> **Work to complete**:
Rewrite every one of the records below as a Markdown table with two columns, "No." for the row number and "Line" for the record line, omitting any blank lines.
+++ Data supplied
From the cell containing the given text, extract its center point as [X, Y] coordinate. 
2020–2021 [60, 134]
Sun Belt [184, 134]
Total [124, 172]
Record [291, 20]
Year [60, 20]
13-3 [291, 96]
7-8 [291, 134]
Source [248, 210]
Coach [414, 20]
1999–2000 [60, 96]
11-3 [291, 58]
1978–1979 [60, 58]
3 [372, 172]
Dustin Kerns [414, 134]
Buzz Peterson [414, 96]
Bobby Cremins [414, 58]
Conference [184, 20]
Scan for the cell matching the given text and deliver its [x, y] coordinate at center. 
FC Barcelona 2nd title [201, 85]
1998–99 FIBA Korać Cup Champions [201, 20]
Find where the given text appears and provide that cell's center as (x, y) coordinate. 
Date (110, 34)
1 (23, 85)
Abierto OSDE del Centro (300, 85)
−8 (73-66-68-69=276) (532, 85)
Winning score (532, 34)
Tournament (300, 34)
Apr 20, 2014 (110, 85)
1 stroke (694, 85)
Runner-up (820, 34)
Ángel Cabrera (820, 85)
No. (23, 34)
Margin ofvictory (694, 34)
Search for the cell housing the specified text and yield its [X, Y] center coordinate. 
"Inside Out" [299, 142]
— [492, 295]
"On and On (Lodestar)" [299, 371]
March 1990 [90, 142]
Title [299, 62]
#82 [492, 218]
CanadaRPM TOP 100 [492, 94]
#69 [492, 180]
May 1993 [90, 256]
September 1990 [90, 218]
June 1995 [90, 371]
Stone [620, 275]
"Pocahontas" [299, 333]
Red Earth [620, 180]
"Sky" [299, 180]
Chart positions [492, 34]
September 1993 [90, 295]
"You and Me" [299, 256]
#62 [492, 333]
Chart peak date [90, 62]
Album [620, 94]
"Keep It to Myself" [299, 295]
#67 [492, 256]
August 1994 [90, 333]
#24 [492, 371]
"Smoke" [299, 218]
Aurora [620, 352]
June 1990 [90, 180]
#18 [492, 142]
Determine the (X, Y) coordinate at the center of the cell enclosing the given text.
++++++
> **Solution**:
| No. | Line |
|---|---|
| 1 | From the cell containing the given text, extract its center point as [X, Y] coordinate.  |
| 2 | 2020–2021 [60, 134] |
| 3 | Sun Belt [184, 134] |
| 4 | Total [124, 172] |
| 5 | Record [291, 20] |
| 6 | Year [60, 20] |
| 7 | 13-3 [291, 96] |
| 8 | 7-8 [291, 134] |
| 9 | Source [248, 210] |
| 10 | Coach [414, 20] |
| 11 | 1999–2000 [60, 96] |
| 12 | 11-3 [291, 58] |
| 13 | 1978–1979 [60, 58] |
| 14 | 3 [372, 172] |
| 15 | Dustin Kerns [414, 134] |
| 16 | Buzz Peterson [414, 96] |
| 17 | Bobby Cremins [414, 58] |
| 18 | Conference [184, 20] |
| 19 | Scan for the cell matching the given text and deliver its [x, y] coordinate at center.  |
| 20 | FC Barcelona 2nd title [201, 85] |
| 21 | 1998–99 FIBA Korać Cup Champions [201, 20] |
| 22 | Find where the given text appears and provide that cell's center as (x, y) coordinate.  |
| 23 | Date (110, 34) |
| 24 | 1 (23, 85) |
| 25 | Abierto OSDE del Centro (300, 85) |
| 26 | −8 (73-66-68-69=276) (532, 85) |
| 27 | Winning score (532, 34) |
| 28 | Tournament (300, 34) |
| 29 | Apr 20, 2014 (110, 85) |
| 30 | 1 stroke (694, 85) |
| 31 | Runner-up (820, 34) |
| 32 | Ángel Cabrera (820, 85) |
| 33 | No. (23, 34) |
| 34 | Margin ofvictory (694, 34) |
| 35 | Search for the cell housing the specified text and yield its [X, Y] center coordinate.  |
| 36 | "Inside Out" [299, 142] |
| 37 | — [492, 295] |
| 38 | "On and On (Lodestar)" [299, 371] |
| 39 | March 1990 [90, 142] |
| 40 | Title [299, 62] |
| 41 | #82 [492, 218] |
| 42 | CanadaRPM TOP 100 [492, 94] |
| 43 | #69 [492, 180] |
| 44 | May 1993 [90, 256] |
| 45 | September 1990 [90, 218] |
| 46 | June 1995 [90, 371] |
| 47 | Stone [620, 275] |
| 48 | "Pocahontas" [299, 333] |
| 49 | Red Earth [620, 180] |
| 50 | "Sky" [299, 180] |
| 51 | Chart positions [492, 34] |
| 52 | September 1993 [90, 295] |
| 53 | "You and Me" [299, 256] |
| 54 | #62 [492, 333] |
| 55 | Chart peak date [90, 62] |
| 56 | Album [620, 94] |
| 57 | "Keep It to Myself" [299, 295] |
| 58 | #67 [492, 256] |
| 59 | August 1994 [90, 333] |
| 60 | #24 [492, 371] |
| 61 | "Smoke" [299, 218] |
| 62 | Aurora [620, 352] |
| 63 | June 1990 [90, 180] |
| 64 | #18 [492, 142] |
| 65 | Determine the (X, Y) coordinate at the center of the cell enclosing the given text. |